Stored items:
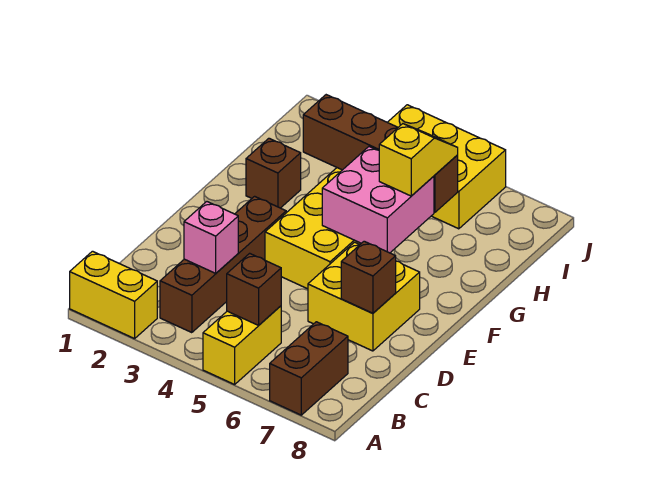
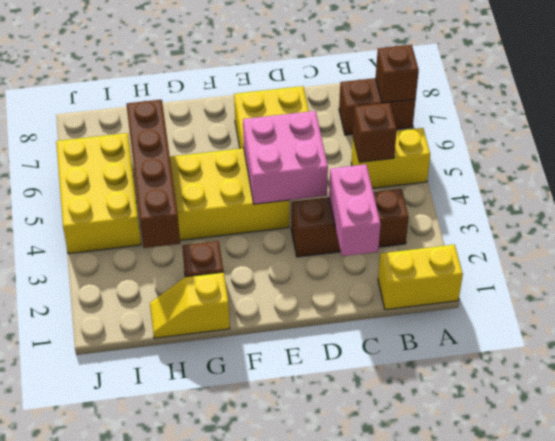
yellow brick A1:A2 level 1 -> yellow brick A1:B1 level 1
brown brick B3:E3 level 1 -> brown brick B3:D3 level 1
pink brick C3 level 2 -> pink brick C2:C3 level 2
brown brick D7 level 2 -> brown brick A7 level 2
pink brick F5:G6 level 2 -> pink brick D4:E5 level 2
yellow slope G6:H6 level 3 top G -> yellow slope G1:H1 level 1 top G

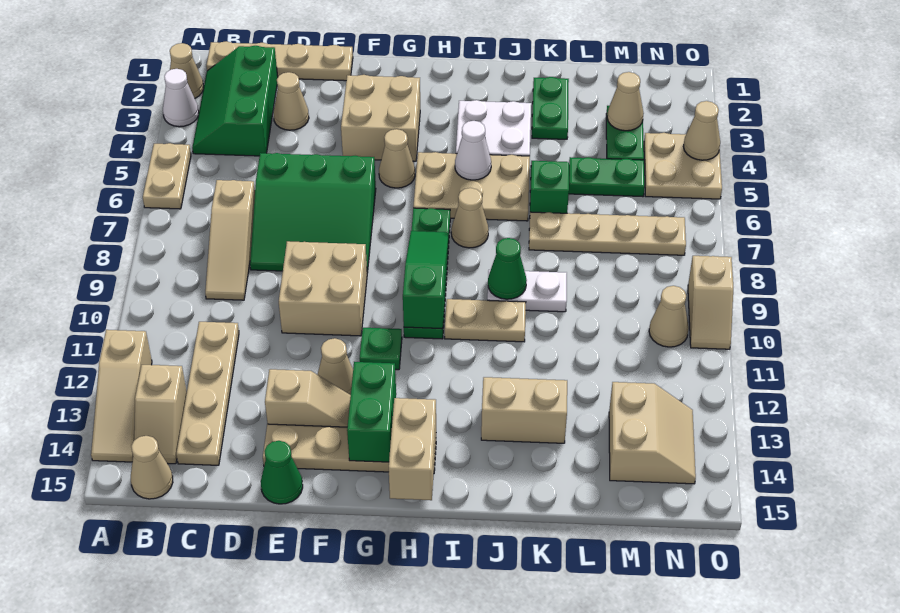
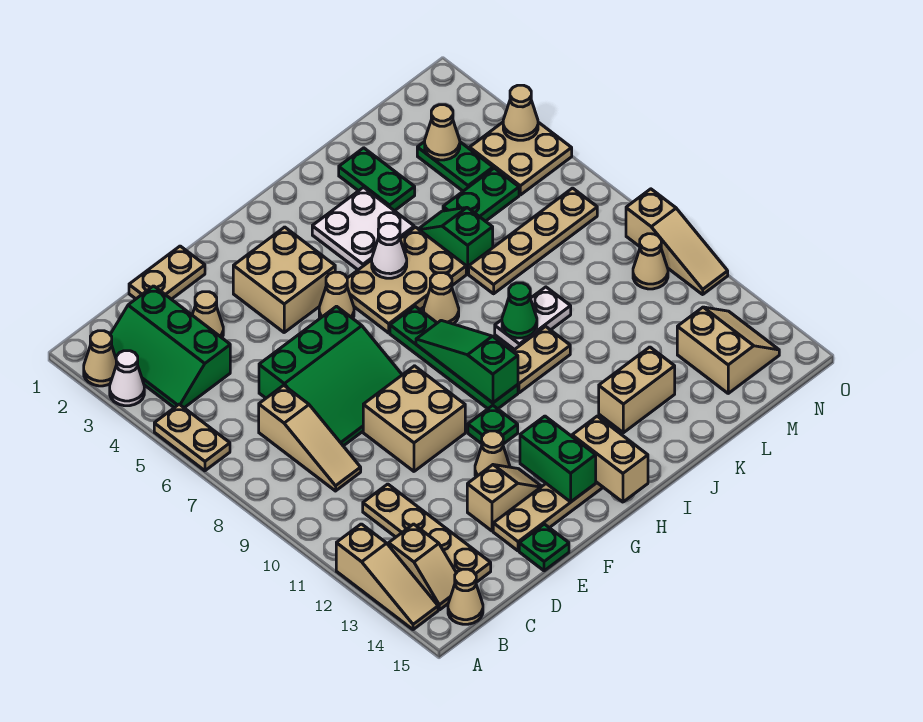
tan plate B1:E1 level 1 -> tan plate D1:E1 level 1
green cone E15 level 1 -> green plate E15 level 1
tan slope O9:O10 level 1 top 9 -> tan slope O9:O11 level 1 top 9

**EXERCISE OBJECTIVE:** All entries are to be retyped exactly. Omit any embedded images.

**WRITTEN SOLUTION:**
yellow brick A1:A2 level 1 -> yellow brick A1:B1 level 1
brown brick B3:E3 level 1 -> brown brick B3:D3 level 1
pink brick C3 level 2 -> pink brick C2:C3 level 2
brown brick D7 level 2 -> brown brick A7 level 2
pink brick F5:G6 level 2 -> pink brick D4:E5 level 2
yellow slope G6:H6 level 3 top G -> yellow slope G1:H1 level 1 top G

tan plate B1:E1 level 1 -> tan plate D1:E1 level 1
green cone E15 level 1 -> green plate E15 level 1
tan slope O9:O10 level 1 top 9 -> tan slope O9:O11 level 1 top 9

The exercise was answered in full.